What is required:
Copy out all of the lines below exactly; the pictures do not belong in the copy.

Records supplied:
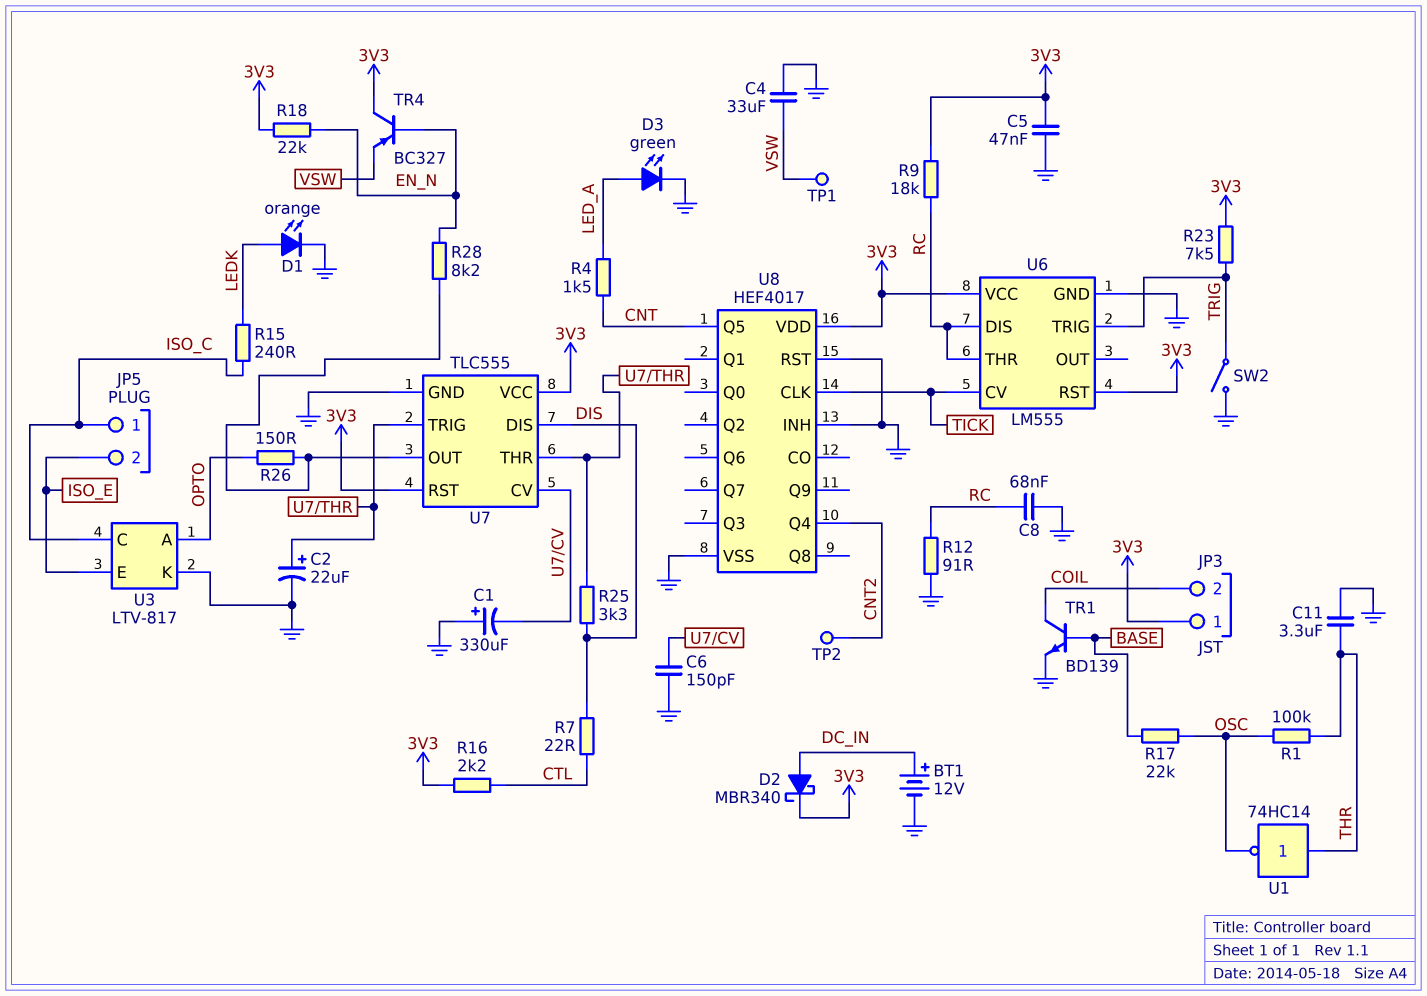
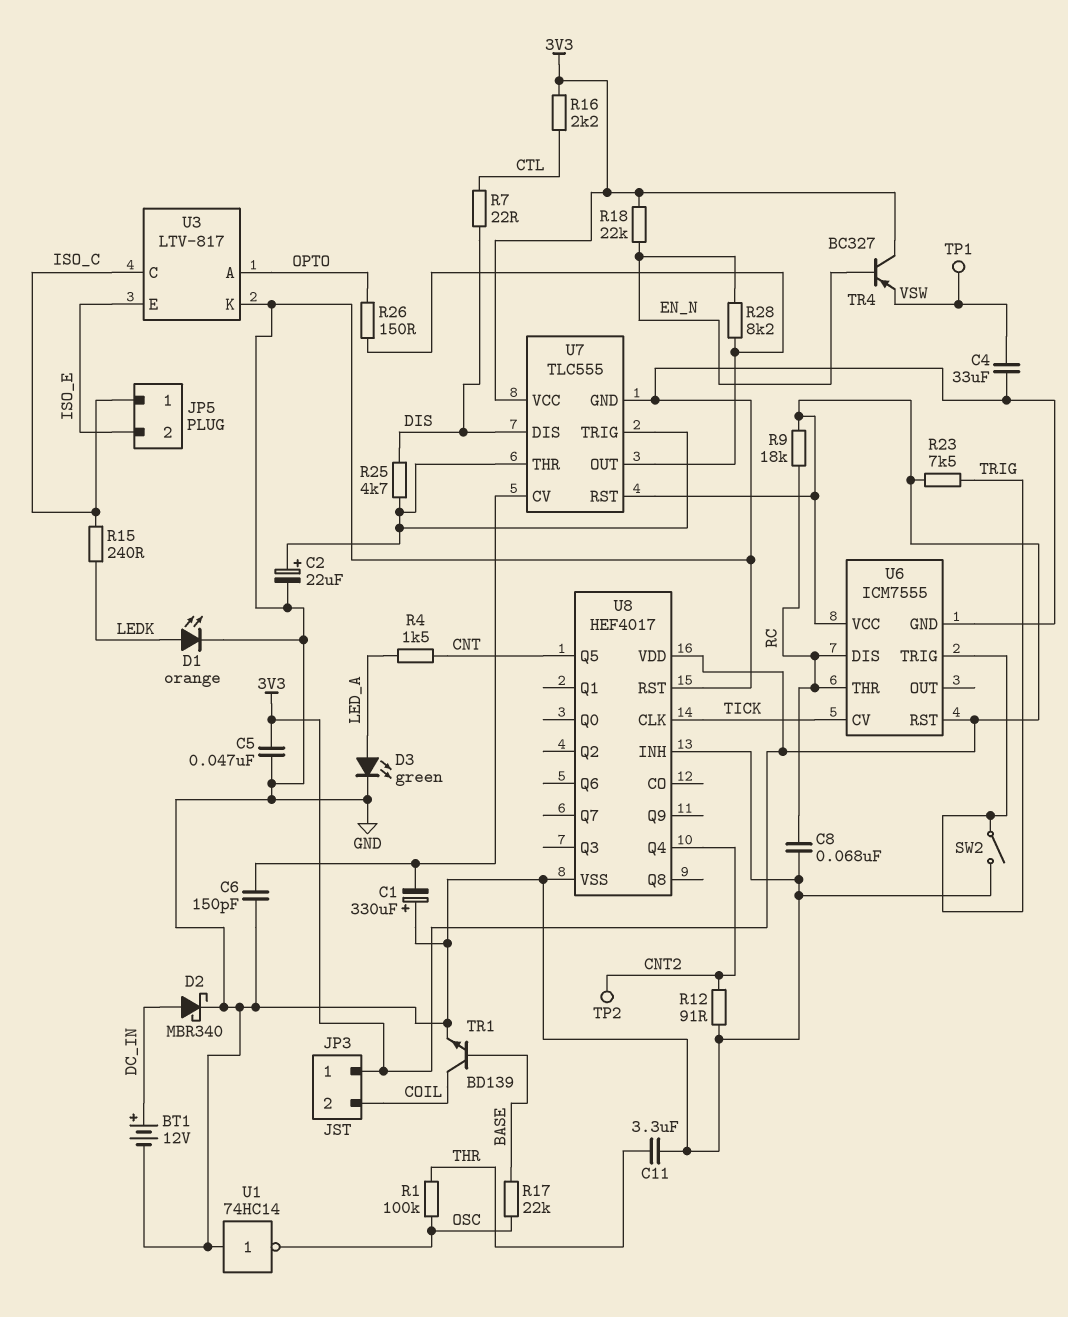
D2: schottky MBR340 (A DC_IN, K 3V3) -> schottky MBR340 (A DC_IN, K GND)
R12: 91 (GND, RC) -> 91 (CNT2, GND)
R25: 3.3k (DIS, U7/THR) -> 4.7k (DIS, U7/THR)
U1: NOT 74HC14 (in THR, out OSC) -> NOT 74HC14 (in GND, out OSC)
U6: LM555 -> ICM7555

Response below:
D2: schottky MBR340 (A DC_IN, K 3V3) -> schottky MBR340 (A DC_IN, K GND)
R12: 91 (GND, RC) -> 91 (CNT2, GND)
R25: 3.3k (DIS, U7/THR) -> 4.7k (DIS, U7/THR)
U1: NOT 74HC14 (in THR, out OSC) -> NOT 74HC14 (in GND, out OSC)
U6: LM555 -> ICM7555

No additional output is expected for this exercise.